"""

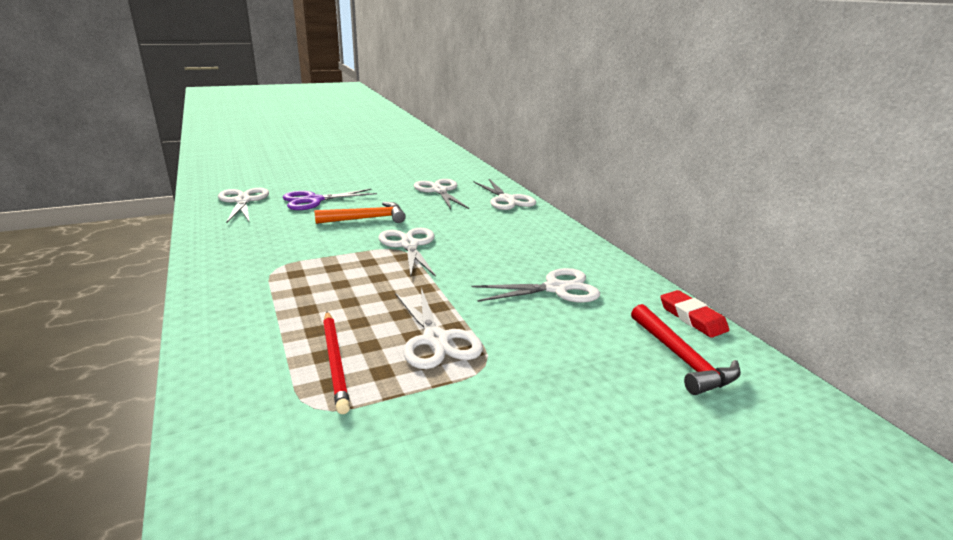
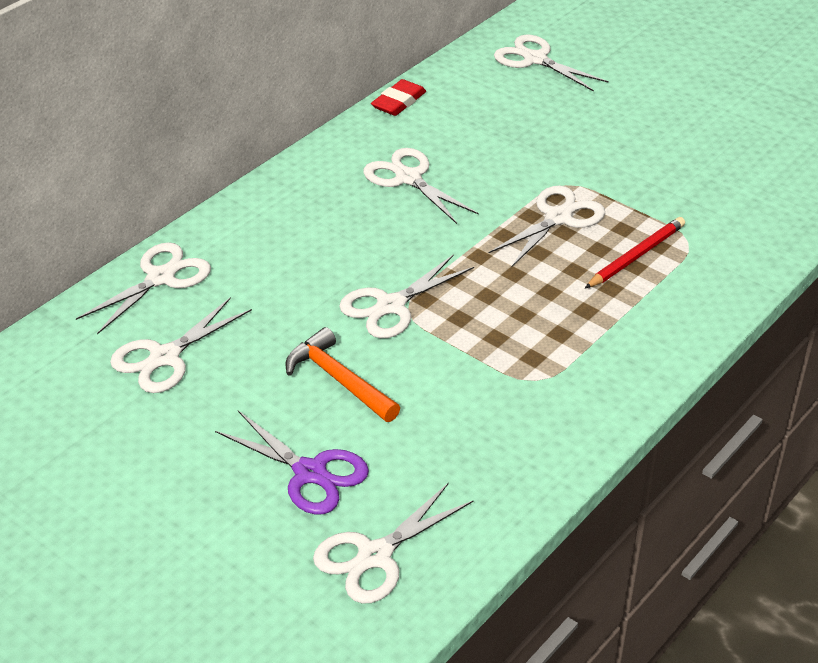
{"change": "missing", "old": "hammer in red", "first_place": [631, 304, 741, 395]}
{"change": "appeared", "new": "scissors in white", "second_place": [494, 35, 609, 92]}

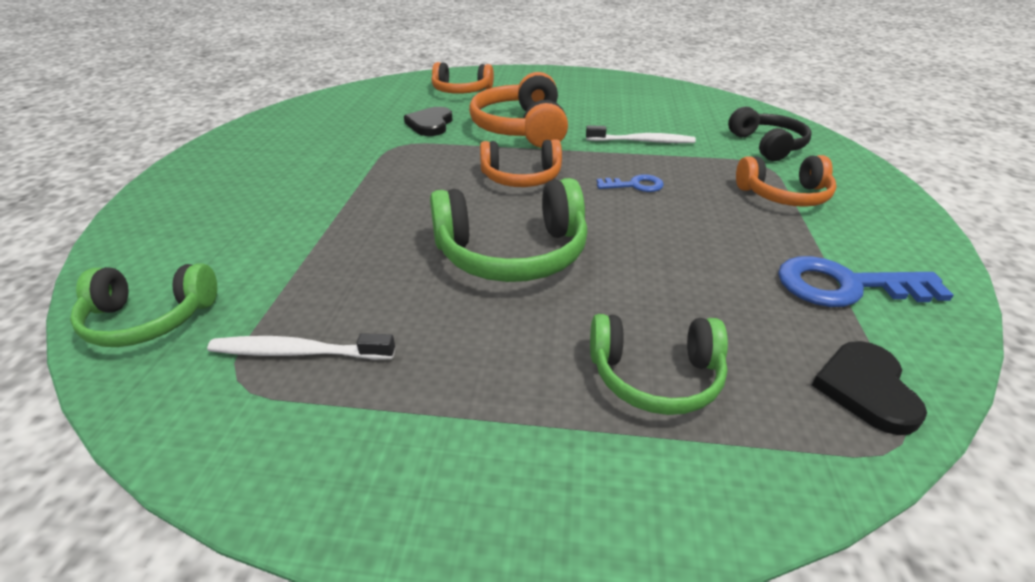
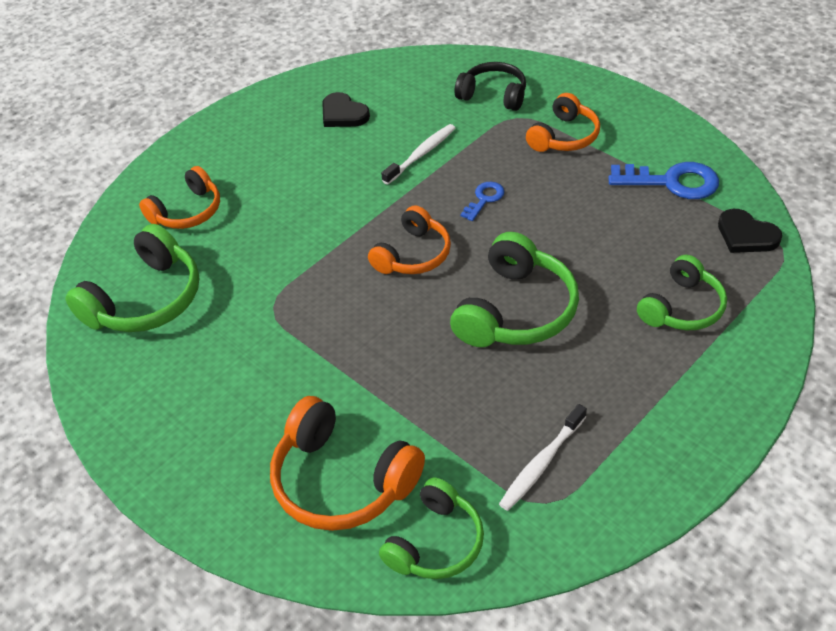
{"change": "appeared", "new": "headphones in green", "second_place": [65, 224, 199, 332]}
{"change": "relocated", "old": "heart in black", "first_place": [404, 107, 452, 136], "second_place": [322, 92, 370, 127]}
{"change": "relocated", "old": "headphones in orange", "first_place": [469, 72, 568, 148], "second_place": [270, 396, 425, 531]}
{"change": "spun", "old": "key in blue", "first_place": [778, 256, 954, 307], "second_place": [608, 162, 719, 199], "degrees": -120}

"""

= WHAT IS EXPECTED =
Leaving the pictures behind, return every line above exactly.

= SOLVED EXERCISE =
{"change": "missing", "old": "hammer in red", "first_place": [631, 304, 741, 395]}
{"change": "appeared", "new": "scissors in white", "second_place": [494, 35, 609, 92]}

{"change": "appeared", "new": "headphones in green", "second_place": [65, 224, 199, 332]}
{"change": "relocated", "old": "heart in black", "first_place": [404, 107, 452, 136], "second_place": [322, 92, 370, 127]}
{"change": "relocated", "old": "headphones in orange", "first_place": [469, 72, 568, 148], "second_place": [270, 396, 425, 531]}
{"change": "spun", "old": "key in blue", "first_place": [778, 256, 954, 307], "second_place": [608, 162, 719, 199], "degrees": -120}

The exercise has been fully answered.